• Work to complete
All of the data that follows should be retyped exactly, please, except the pictures.

• Collected material
- Opening Delimiter -
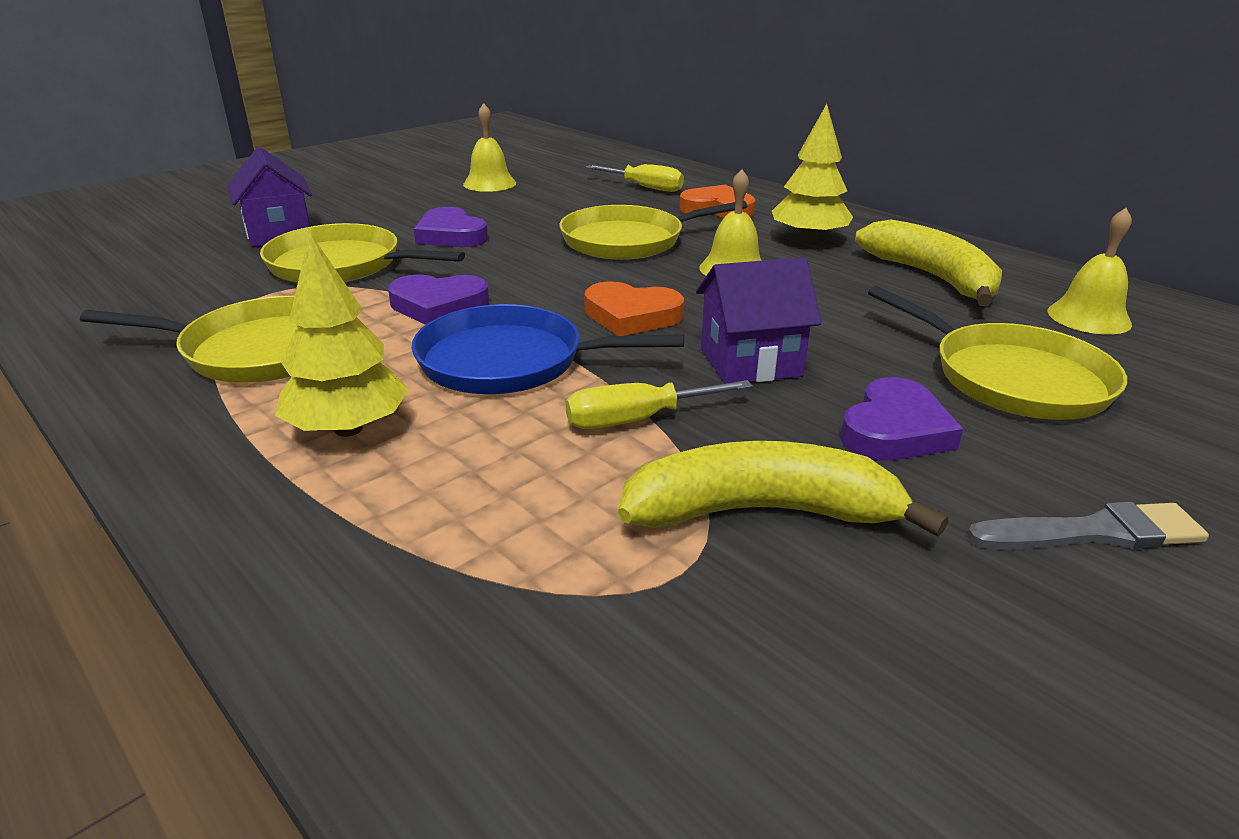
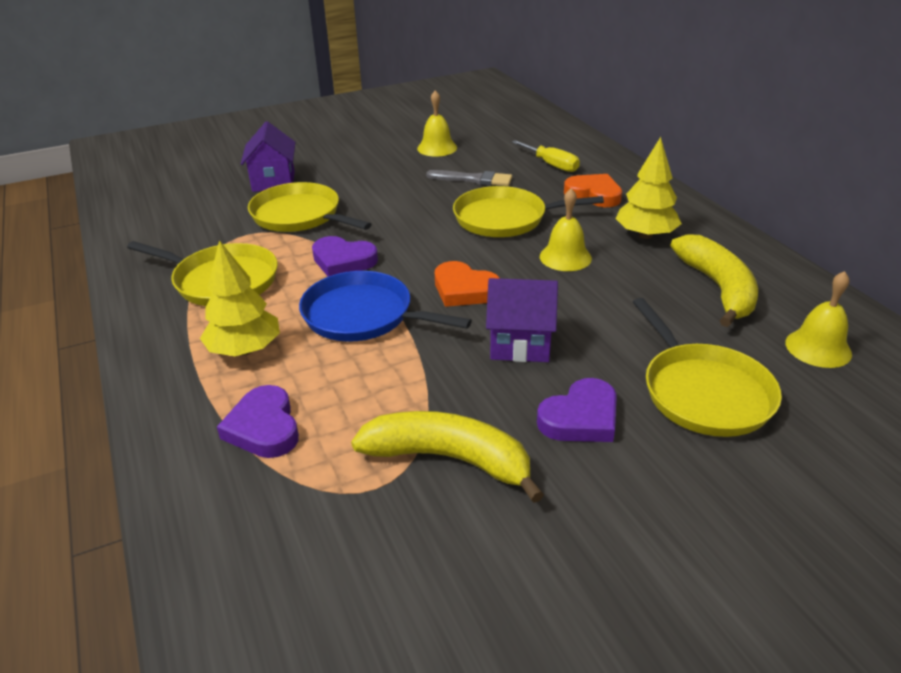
camera: 20 degrees right, 5 degrees up
(451, 235) = (383, 197): purple heart -> purple heart (264, 427)
(637, 420) = (415, 376): yellow screwdriver -> none
(1093, 532) = (655, 523): grey brush -> grey brush (473, 179)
- Closing Delimiter -
• Response area
camera: 20 degrees right, 5 degrees up
(451, 235) = (383, 197): purple heart -> purple heart (264, 427)
(637, 420) = (415, 376): yellow screwdriver -> none
(1093, 532) = (655, 523): grey brush -> grey brush (473, 179)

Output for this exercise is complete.